▶ [The data]:
== == ==

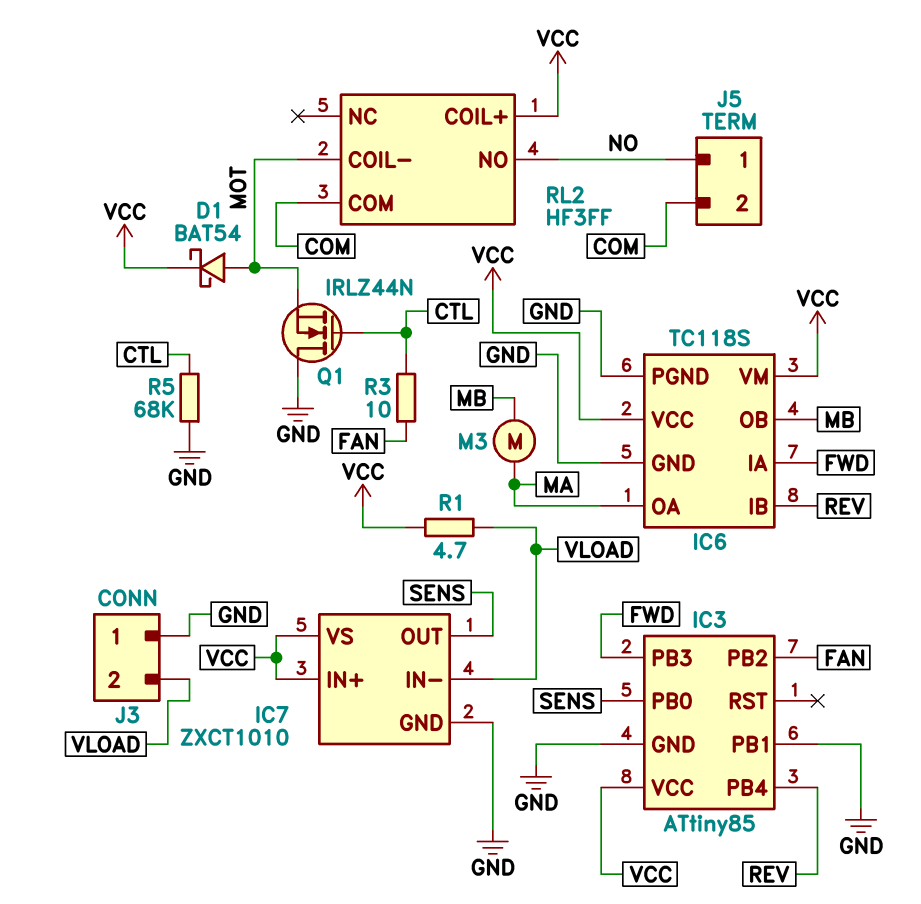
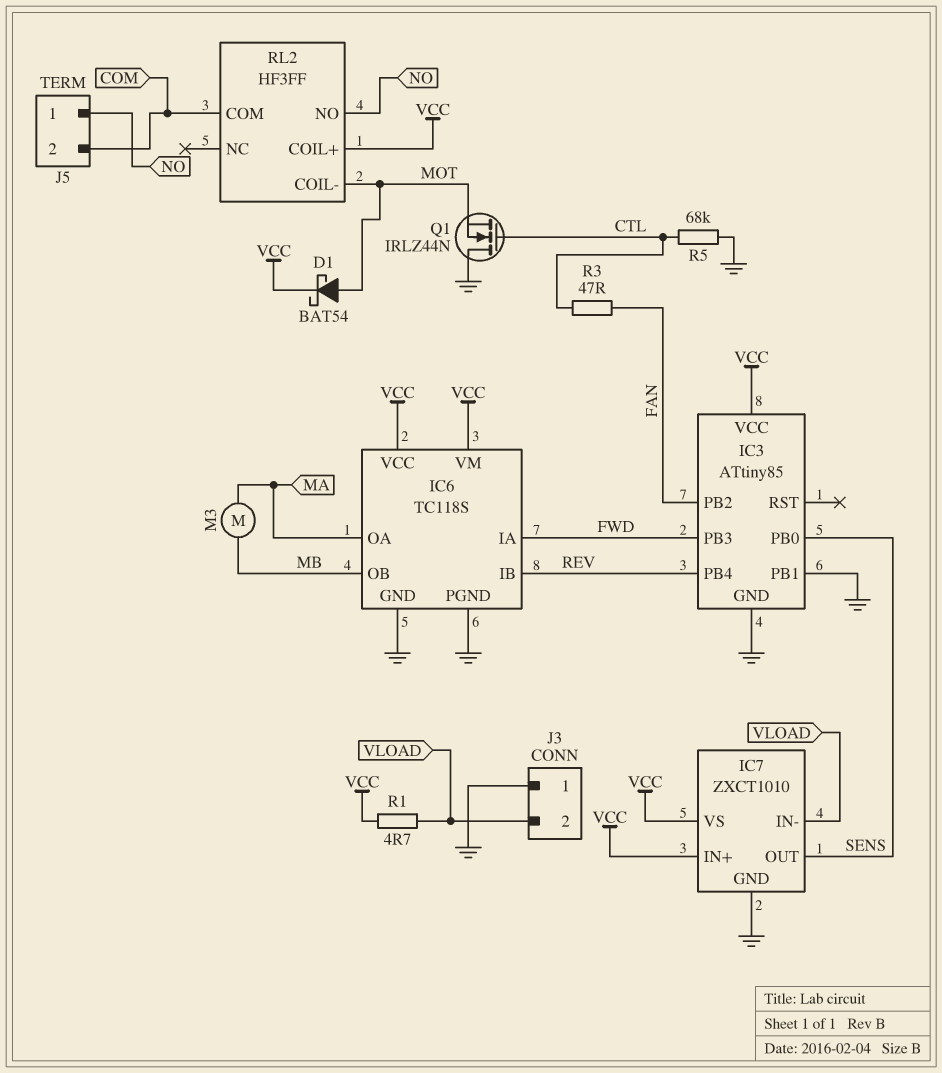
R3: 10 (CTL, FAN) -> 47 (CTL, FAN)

== == ==

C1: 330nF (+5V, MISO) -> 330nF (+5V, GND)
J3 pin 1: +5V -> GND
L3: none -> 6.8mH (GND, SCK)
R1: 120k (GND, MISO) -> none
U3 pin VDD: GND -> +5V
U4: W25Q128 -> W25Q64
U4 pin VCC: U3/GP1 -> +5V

== == ==

▶ [Problem details]:
Whenever a line in the material above holds the string "none", copy that line in full.

▶ [Solution for this task]:
L3: none -> 6.8mH (GND, SCK)
R1: 120k (GND, MISO) -> none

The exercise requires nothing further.